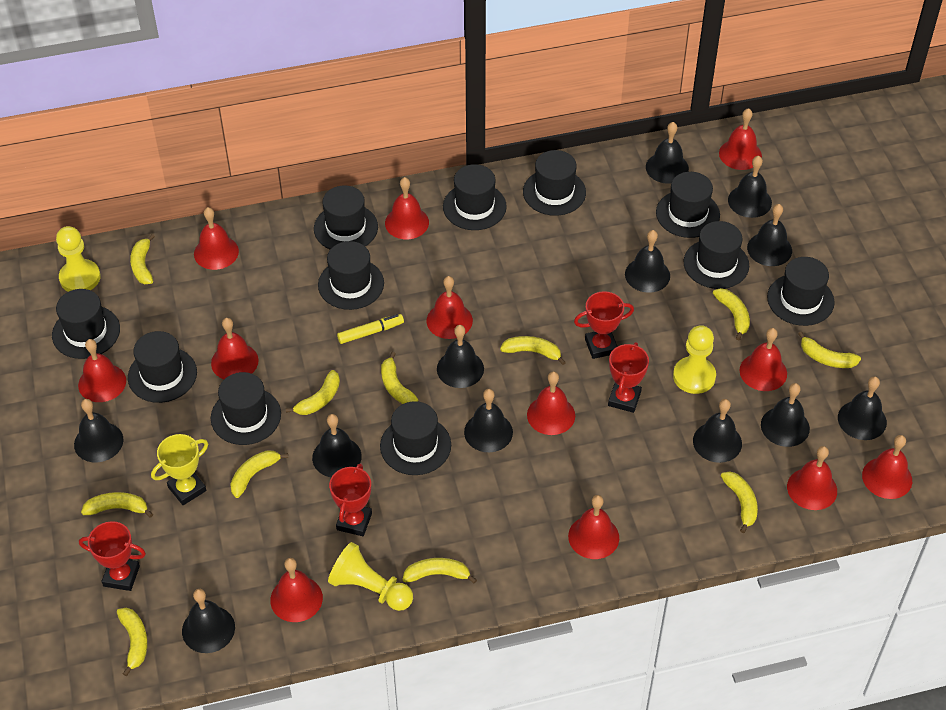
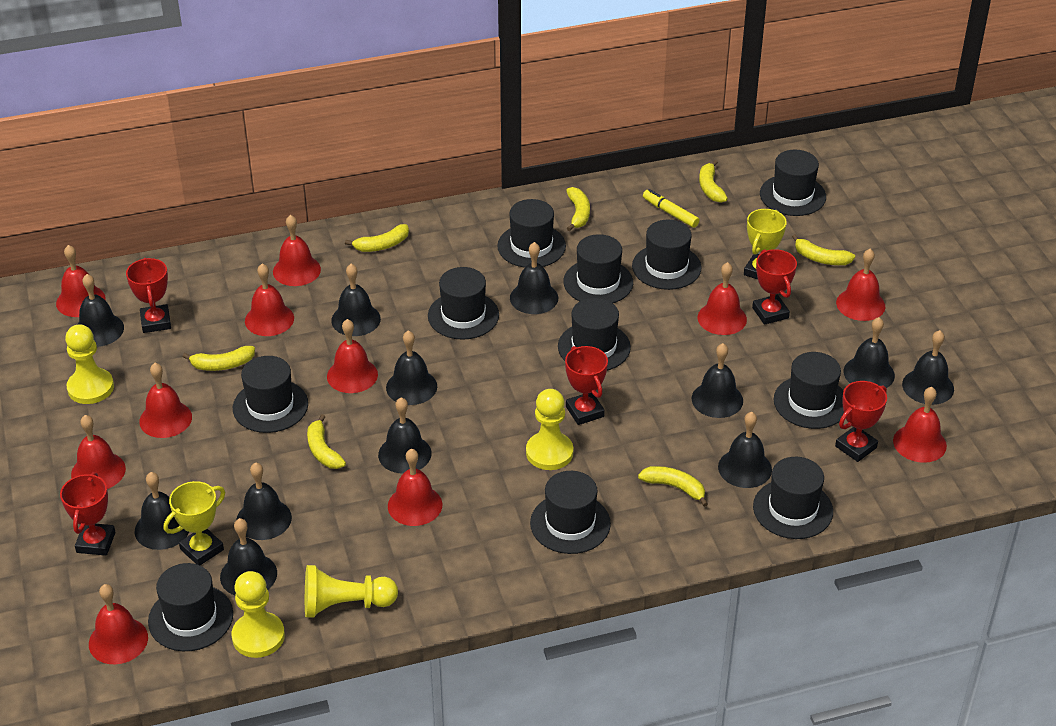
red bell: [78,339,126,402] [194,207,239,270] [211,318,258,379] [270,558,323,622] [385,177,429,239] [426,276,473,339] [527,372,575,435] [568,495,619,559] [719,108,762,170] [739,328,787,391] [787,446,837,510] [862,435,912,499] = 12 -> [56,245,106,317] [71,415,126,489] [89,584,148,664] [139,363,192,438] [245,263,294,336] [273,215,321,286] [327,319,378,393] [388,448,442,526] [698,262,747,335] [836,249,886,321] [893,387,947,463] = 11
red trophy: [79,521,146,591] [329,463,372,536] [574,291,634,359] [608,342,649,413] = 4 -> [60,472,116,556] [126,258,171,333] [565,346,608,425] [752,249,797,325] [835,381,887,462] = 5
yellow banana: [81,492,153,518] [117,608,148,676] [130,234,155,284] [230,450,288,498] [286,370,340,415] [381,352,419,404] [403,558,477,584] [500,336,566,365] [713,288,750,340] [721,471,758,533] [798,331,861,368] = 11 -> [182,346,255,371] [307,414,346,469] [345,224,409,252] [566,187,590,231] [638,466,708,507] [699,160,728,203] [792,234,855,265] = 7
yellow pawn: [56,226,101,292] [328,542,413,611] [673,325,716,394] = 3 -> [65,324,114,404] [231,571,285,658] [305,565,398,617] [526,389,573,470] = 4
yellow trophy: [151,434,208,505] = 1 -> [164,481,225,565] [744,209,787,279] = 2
==*==
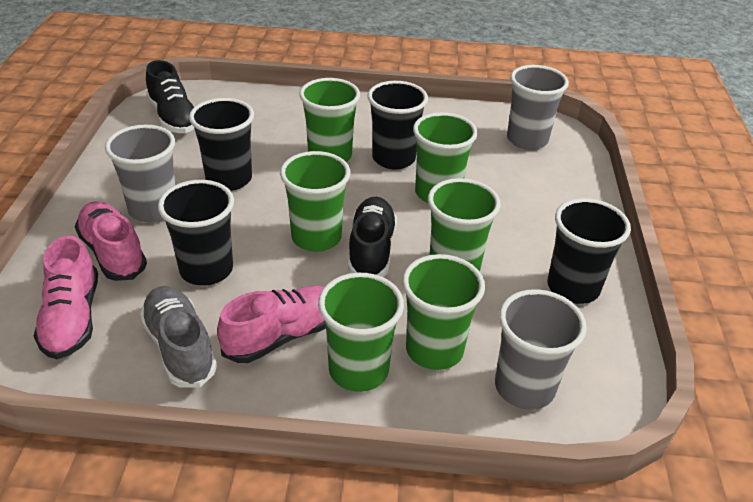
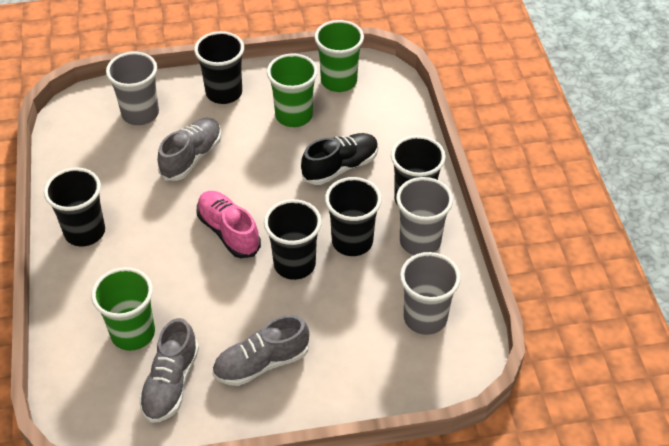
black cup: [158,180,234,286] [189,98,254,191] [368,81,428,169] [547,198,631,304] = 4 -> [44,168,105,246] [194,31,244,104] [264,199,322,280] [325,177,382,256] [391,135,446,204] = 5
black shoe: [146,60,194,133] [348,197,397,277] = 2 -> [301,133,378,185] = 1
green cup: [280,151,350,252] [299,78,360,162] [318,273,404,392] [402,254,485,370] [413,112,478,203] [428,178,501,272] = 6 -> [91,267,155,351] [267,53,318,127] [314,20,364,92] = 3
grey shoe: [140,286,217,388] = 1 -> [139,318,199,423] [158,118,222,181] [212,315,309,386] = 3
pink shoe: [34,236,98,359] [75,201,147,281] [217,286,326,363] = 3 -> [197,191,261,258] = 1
==*==
• **Directive**: Within the data above, the lines from the one with "black cup: [158,180,234,286]" to the one with "green cup: [280,151,350,252]" must be repeated exactly; no other line belongs in the answer.

• **Written solution**:
black cup: [158,180,234,286] [189,98,254,191] [368,81,428,169] [547,198,631,304] = 4 -> [44,168,105,246] [194,31,244,104] [264,199,322,280] [325,177,382,256] [391,135,446,204] = 5
black shoe: [146,60,194,133] [348,197,397,277] = 2 -> [301,133,378,185] = 1
green cup: [280,151,350,252] [299,78,360,162] [318,273,404,392] [402,254,485,370] [413,112,478,203] [428,178,501,272] = 6 -> [91,267,155,351] [267,53,318,127] [314,20,364,92] = 3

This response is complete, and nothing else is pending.